YOUR GOAL
Output, without alteration, the first line of the entries and each line after it, stopping with the line that contains "yellow flashlight |".

+ + + + + + +

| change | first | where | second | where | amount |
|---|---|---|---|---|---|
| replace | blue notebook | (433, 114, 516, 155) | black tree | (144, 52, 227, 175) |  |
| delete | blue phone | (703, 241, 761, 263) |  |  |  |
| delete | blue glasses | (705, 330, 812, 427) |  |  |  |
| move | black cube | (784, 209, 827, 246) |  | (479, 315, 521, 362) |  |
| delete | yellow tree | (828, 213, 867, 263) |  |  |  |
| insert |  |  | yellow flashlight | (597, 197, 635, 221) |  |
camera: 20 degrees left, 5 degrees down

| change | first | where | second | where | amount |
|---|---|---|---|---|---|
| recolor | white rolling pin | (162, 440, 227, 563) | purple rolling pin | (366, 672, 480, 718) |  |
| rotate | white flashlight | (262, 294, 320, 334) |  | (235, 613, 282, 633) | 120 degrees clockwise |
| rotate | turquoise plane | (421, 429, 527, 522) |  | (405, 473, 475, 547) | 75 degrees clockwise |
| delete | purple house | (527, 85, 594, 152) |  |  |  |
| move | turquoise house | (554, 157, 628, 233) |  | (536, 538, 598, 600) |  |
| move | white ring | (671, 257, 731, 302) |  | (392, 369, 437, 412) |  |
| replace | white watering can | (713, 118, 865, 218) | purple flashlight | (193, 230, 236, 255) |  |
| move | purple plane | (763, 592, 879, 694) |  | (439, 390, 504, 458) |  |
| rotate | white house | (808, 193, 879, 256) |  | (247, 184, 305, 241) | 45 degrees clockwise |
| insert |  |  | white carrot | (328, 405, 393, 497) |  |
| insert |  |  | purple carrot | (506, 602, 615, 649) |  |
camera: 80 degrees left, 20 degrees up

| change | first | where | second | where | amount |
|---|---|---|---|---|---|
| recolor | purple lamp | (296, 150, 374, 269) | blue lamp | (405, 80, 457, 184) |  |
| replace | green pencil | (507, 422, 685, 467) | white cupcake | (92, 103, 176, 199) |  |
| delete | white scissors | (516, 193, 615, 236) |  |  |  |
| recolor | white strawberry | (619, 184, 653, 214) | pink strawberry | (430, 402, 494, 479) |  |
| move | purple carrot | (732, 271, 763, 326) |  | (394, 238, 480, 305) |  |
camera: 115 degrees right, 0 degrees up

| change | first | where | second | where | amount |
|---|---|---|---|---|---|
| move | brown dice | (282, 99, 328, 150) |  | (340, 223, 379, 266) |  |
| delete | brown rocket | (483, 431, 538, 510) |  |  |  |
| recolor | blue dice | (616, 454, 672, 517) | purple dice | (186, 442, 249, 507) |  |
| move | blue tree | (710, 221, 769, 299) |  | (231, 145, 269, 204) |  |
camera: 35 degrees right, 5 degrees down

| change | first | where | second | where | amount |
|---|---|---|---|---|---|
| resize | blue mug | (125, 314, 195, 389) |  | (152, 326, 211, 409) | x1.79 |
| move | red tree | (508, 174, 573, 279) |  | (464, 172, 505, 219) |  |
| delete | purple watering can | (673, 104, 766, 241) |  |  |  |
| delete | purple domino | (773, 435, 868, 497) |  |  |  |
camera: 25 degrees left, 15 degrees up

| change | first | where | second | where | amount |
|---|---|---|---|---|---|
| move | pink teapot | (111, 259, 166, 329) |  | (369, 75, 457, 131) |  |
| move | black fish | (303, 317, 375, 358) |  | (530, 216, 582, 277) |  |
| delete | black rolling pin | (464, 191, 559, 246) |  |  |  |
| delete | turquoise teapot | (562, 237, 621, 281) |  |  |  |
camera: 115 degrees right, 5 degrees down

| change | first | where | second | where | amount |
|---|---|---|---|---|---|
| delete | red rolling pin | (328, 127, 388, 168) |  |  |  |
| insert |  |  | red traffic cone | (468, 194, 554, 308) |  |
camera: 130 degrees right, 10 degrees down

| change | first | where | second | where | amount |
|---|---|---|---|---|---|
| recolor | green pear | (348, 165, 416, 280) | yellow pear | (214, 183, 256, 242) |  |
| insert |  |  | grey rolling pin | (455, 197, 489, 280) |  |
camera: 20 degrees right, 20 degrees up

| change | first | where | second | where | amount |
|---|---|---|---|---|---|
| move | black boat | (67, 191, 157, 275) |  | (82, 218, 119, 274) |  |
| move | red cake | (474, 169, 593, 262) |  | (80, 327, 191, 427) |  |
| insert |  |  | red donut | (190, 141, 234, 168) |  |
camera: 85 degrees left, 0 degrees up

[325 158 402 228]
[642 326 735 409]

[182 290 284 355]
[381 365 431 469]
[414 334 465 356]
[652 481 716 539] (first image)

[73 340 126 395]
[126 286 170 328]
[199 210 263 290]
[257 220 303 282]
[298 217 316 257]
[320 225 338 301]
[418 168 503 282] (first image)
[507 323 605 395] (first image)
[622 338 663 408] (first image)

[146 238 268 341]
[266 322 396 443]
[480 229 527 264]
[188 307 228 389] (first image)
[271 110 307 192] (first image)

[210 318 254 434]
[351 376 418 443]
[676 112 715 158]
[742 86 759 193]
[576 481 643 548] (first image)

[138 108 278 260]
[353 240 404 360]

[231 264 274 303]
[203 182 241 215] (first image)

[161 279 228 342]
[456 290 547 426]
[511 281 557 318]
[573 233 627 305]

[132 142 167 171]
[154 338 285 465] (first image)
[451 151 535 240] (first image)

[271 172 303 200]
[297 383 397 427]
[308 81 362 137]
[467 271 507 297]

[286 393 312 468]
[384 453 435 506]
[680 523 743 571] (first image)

+ + + + + + +

RESULT OF THE EXERCISE
| change | first | where | second | where | amount |
|---|---|---|---|---|---|
| replace | blue notebook | (433, 114, 516, 155) | black tree | (144, 52, 227, 175) |  |
| delete | blue phone | (703, 241, 761, 263) |  |  |  |
| delete | blue glasses | (705, 330, 812, 427) |  |  |  |
| move | black cube | (784, 209, 827, 246) |  | (479, 315, 521, 362) |  |
| delete | yellow tree | (828, 213, 867, 263) |  |  |  |
| insert |  |  | yellow flashlight | (597, 197, 635, 221) |  |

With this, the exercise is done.